══ Records for this task

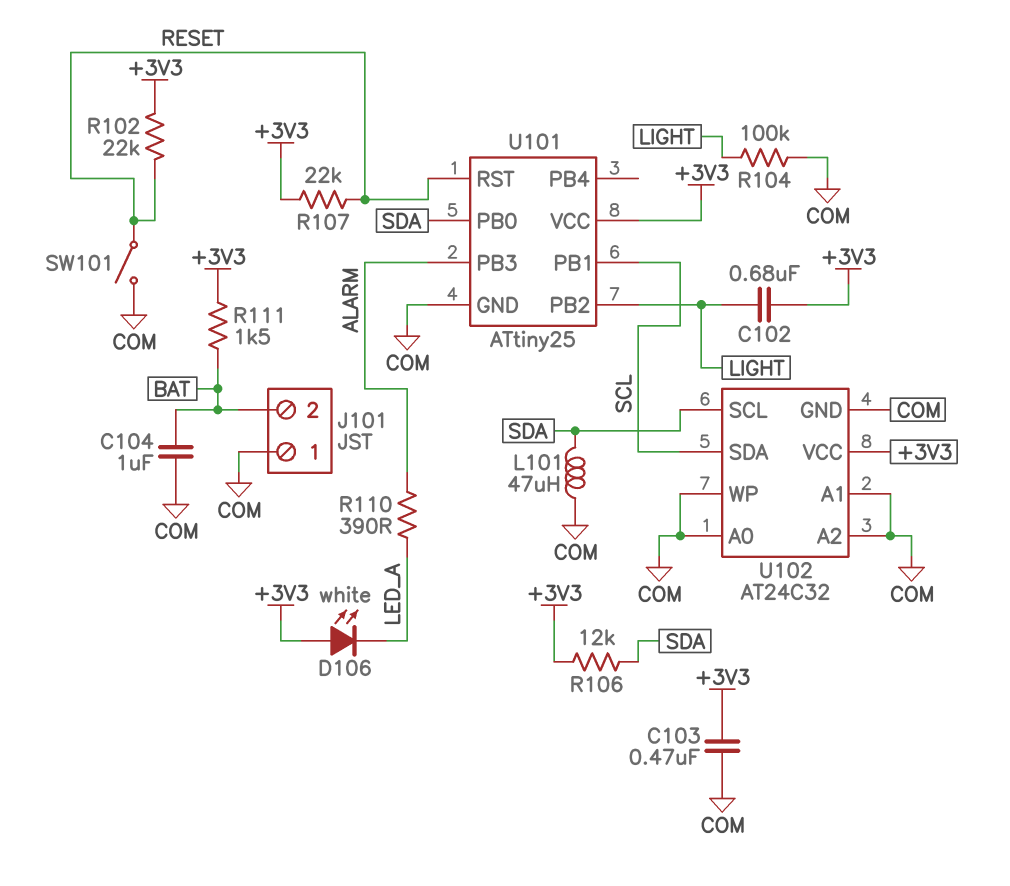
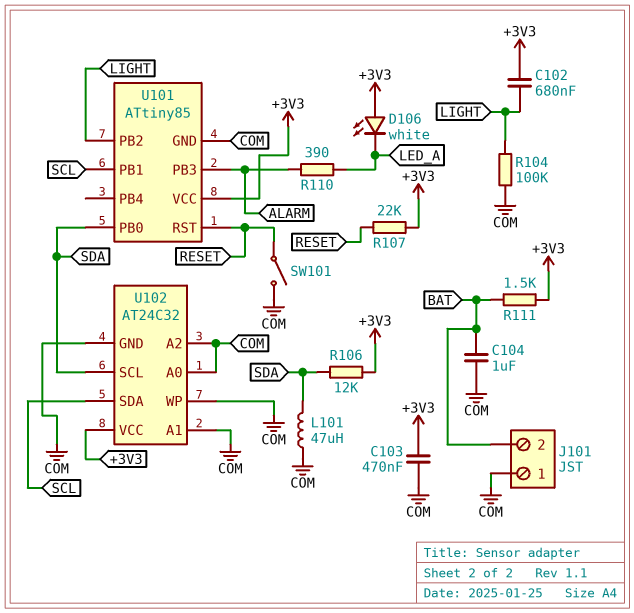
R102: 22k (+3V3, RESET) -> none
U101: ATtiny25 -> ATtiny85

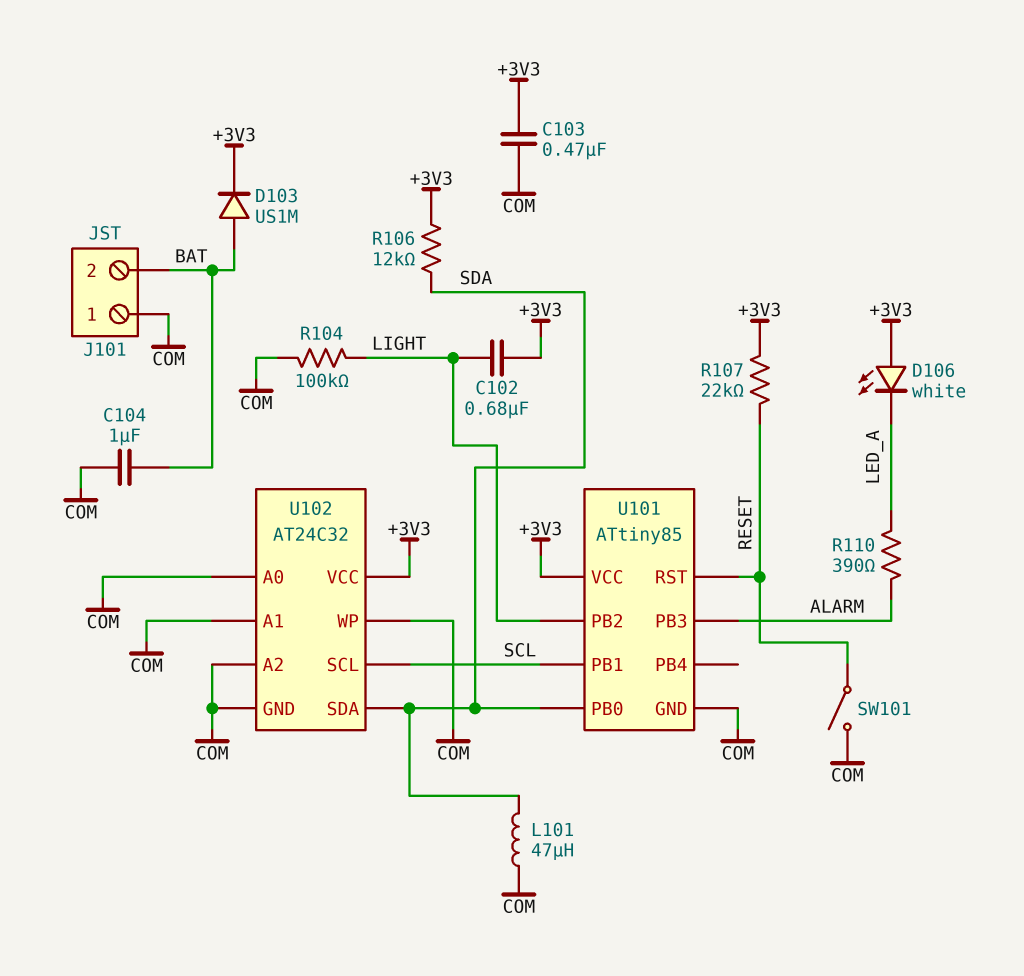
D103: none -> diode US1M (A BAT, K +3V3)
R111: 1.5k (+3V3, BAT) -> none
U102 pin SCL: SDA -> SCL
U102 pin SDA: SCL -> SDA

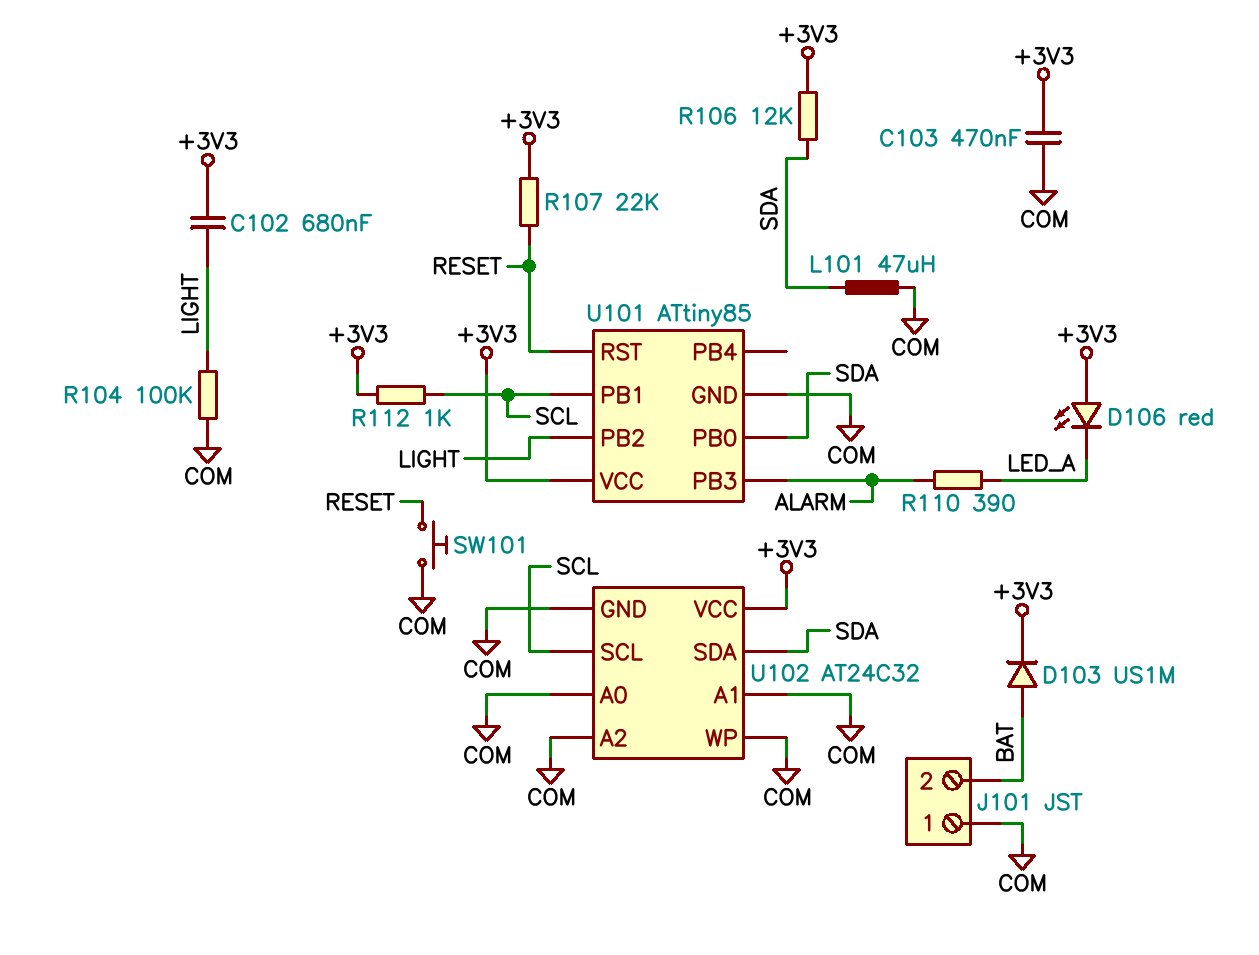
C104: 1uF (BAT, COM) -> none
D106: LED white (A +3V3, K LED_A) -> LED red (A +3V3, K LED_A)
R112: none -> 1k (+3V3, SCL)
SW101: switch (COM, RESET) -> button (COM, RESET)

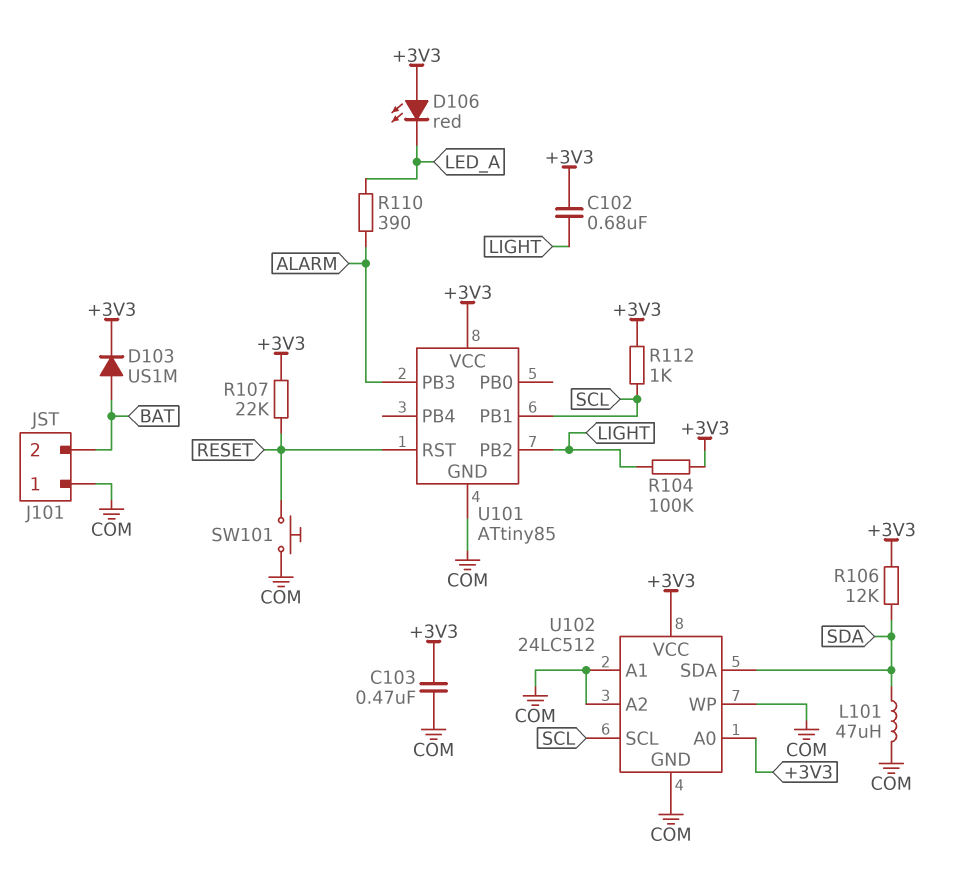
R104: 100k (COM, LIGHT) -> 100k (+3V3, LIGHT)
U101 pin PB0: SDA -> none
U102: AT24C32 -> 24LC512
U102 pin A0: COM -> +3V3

════

**Problem:** Report every line in the data that holds "RESET", copying each one.

**The answer:**
R102: 22k (+3V3, RESET) -> none
SW101: switch (COM, RESET) -> button (COM, RESET)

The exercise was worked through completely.